AIM OF THE EXERCISE:
Leaving out every picture, quote the data below exactly as it appears.

RAW DATA:
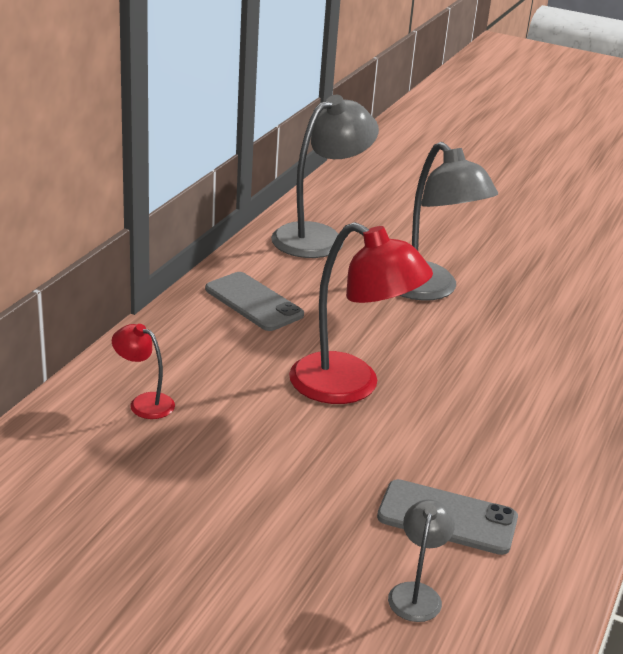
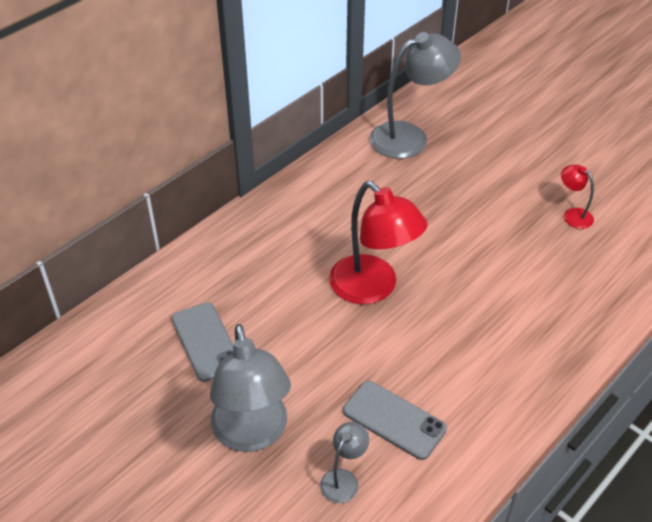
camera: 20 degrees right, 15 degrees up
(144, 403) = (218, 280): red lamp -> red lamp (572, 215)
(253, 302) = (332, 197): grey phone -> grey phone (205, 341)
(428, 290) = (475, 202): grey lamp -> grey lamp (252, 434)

RESPONSE:
camera: 20 degrees right, 15 degrees up
(144, 403) = (218, 280): red lamp -> red lamp (572, 215)
(253, 302) = (332, 197): grey phone -> grey phone (205, 341)
(428, 290) = (475, 202): grey lamp -> grey lamp (252, 434)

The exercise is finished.